◆ **PROBLEM TO SOLVE**: Your answer should consist of each line below that contains the string "blue".

◆ **PROVIDED DATA**:

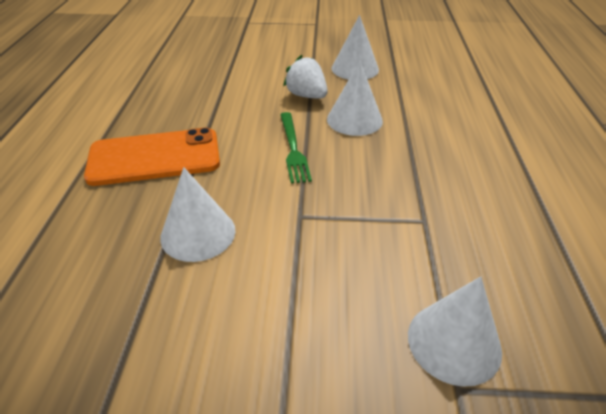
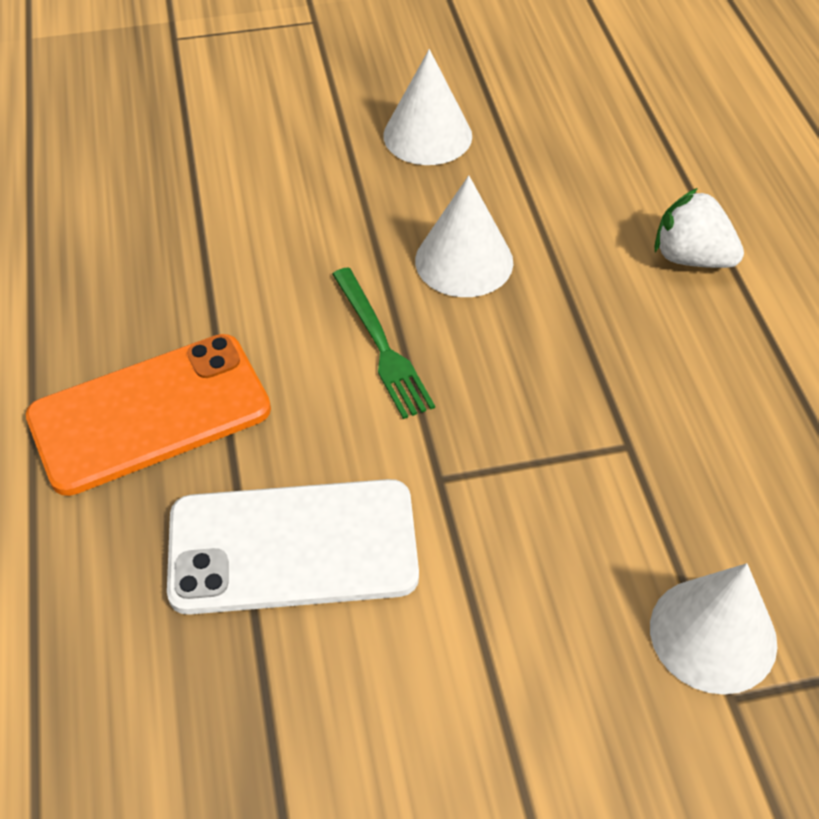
camera: 15 degrees left, 10 degrees up
(198, 233) = (293, 547): white cone -> white phone
(306, 96) = (362, 219): white strawberry -> white strawberry (691, 258)

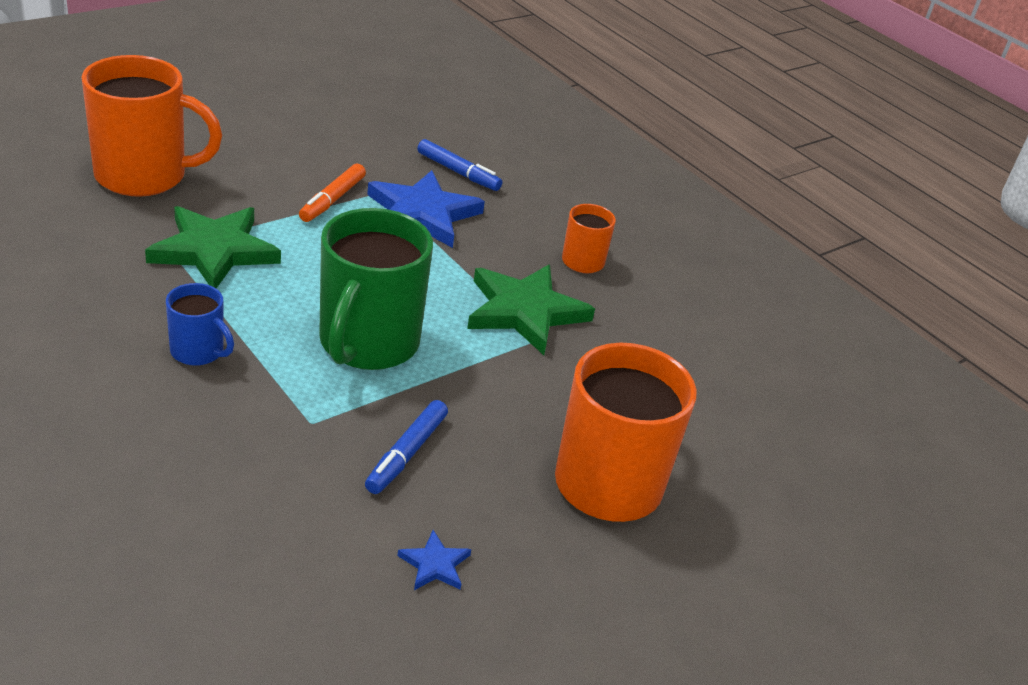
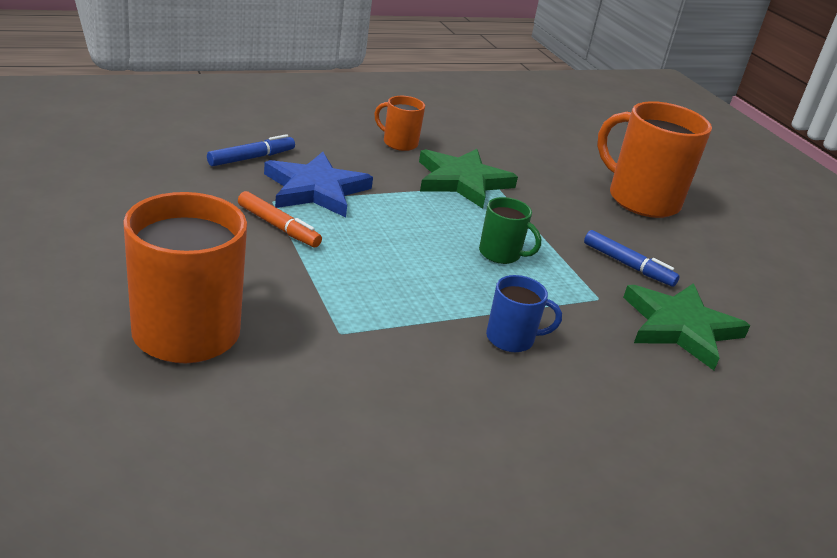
camera: 75 degrees left, 5 degrees down
(198, 351) = (511, 339): blue mug -> blue mug turned 45 degrees clockwise
(214, 250) = (352, 306): green star -> green star (680, 327)
(367, 343) = (501, 254): green mug -> green mug, size x0.50
(434, 565) = (730, 278): blue star -> none

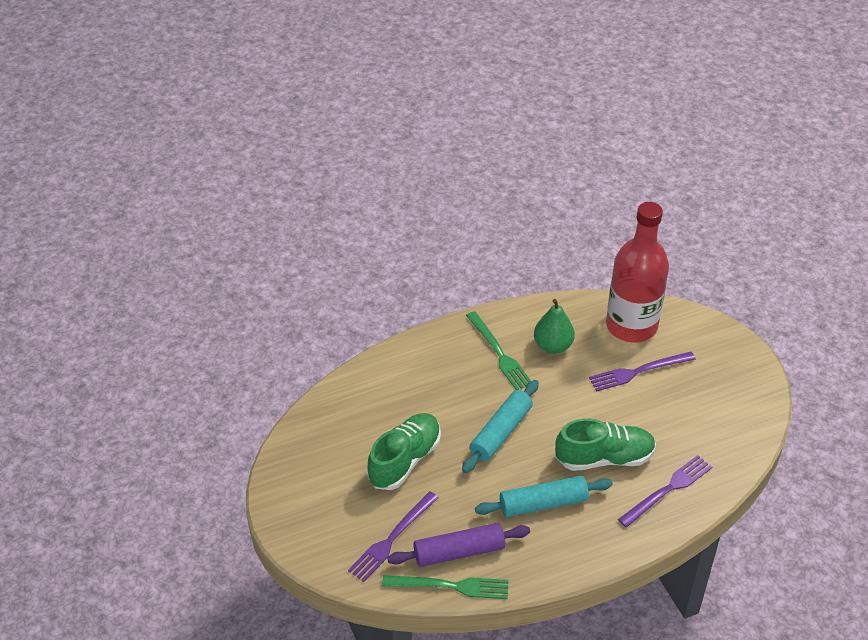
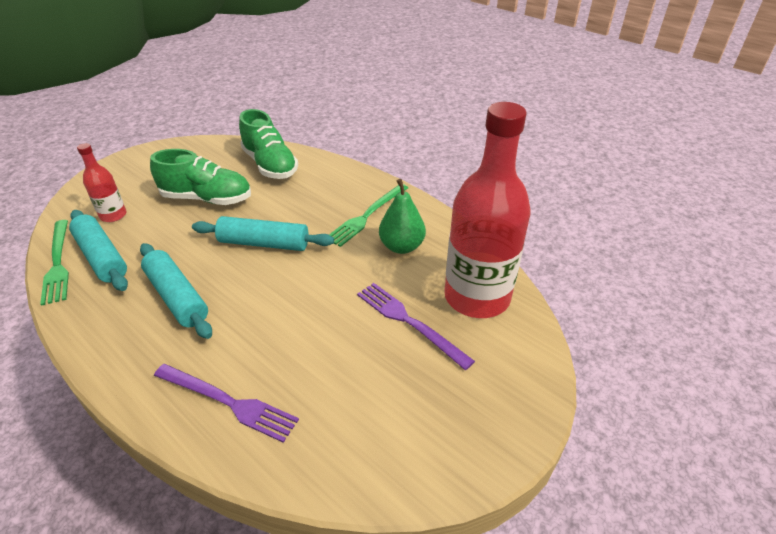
camera: 65 degrees right, 5 degrees down
(392, 538) = (113, 215): purple fork -> red bottle
(459, 551) = (102, 257): purple rolling pin -> turquoise rolling pin
(604, 458) = (259, 328): green shoe -> green shoe (270, 165)

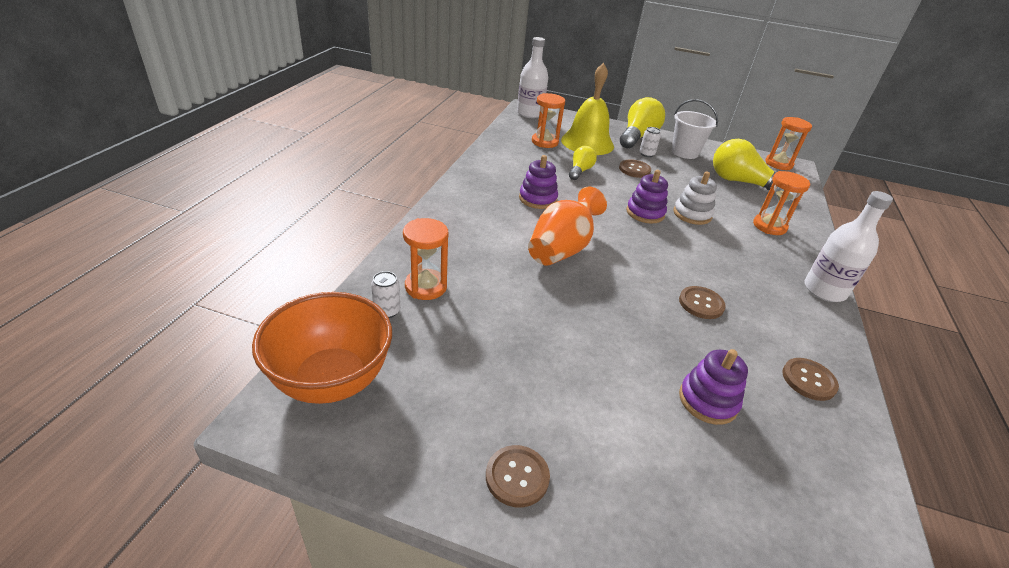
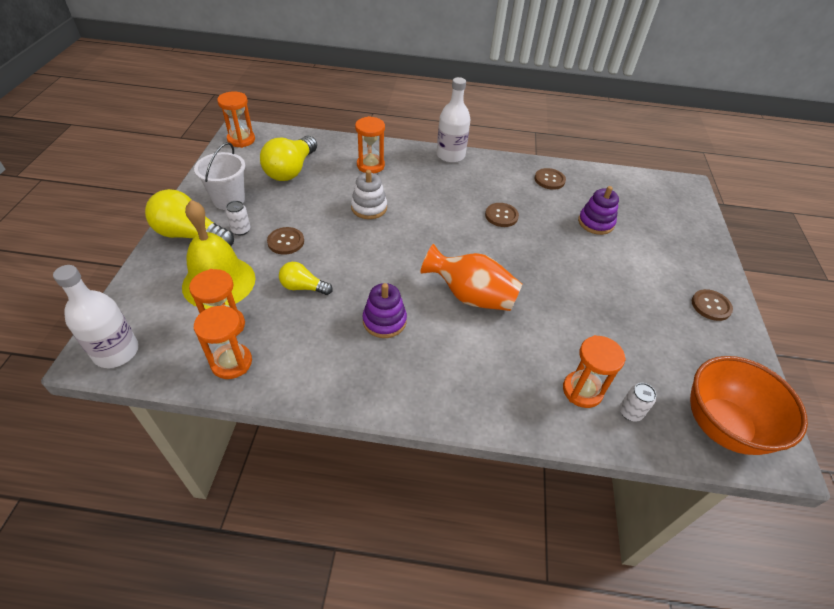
camera: 100 degrees left, 10 degrees up
(512, 141) = (231, 362): none -> orange hourglass
(645, 213) = (379, 238): purple stacking toy -> none

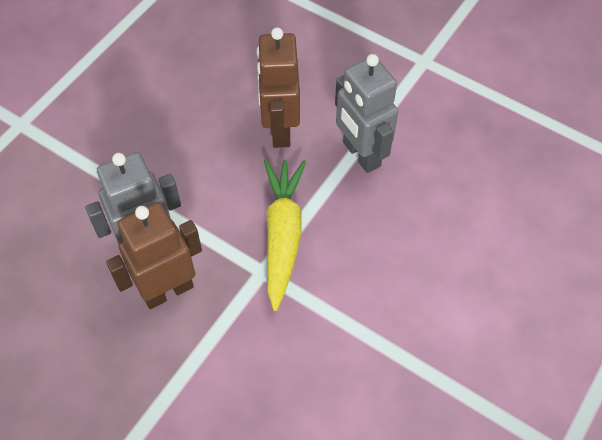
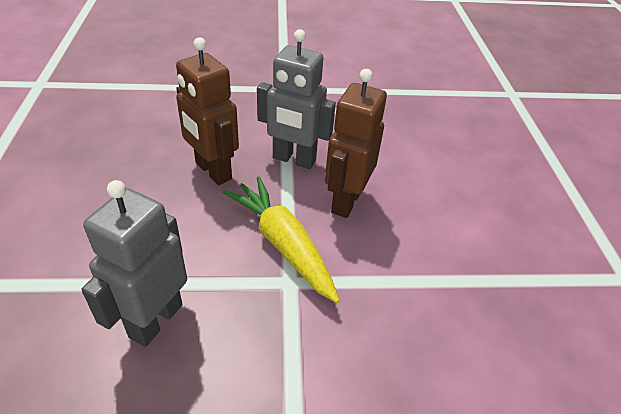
camera: 40 degrees left, 15 degrees down
(167, 290) = (212, 351): brown robot -> brown robot (345, 201)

◆ **SOLUTION TO THE PROBLEM**:
(198, 351) = (511, 339): blue mug -> blue mug turned 45 degrees clockwise
(434, 565) = (730, 278): blue star -> none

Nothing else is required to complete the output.